**INFORMATION SUPPLIED:**
□ □ □ □
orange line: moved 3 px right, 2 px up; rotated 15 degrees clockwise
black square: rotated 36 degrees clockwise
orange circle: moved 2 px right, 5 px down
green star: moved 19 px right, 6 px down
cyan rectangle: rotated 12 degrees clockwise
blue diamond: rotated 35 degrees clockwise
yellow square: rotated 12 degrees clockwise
□ □ □ □
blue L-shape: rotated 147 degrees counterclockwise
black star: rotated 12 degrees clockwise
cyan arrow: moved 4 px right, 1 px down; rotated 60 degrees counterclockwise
□ □ □ □
**TASK INSTRUCTIONS:** Consider the entries above and return each line with the string "rotated".

**EXERCISE OUTPUT:**
orange line: moved 3 px right, 2 px up; rotated 15 degrees clockwise
black square: rotated 36 degrees clockwise
cyan rectangle: rotated 12 degrees clockwise
blue diamond: rotated 35 degrees clockwise
yellow square: rotated 12 degrees clockwise
blue L-shape: rotated 147 degrees counterclockwise
black star: rotated 12 degrees clockwise
cyan arrow: moved 4 px right, 1 px down; rotated 60 degrees counterclockwise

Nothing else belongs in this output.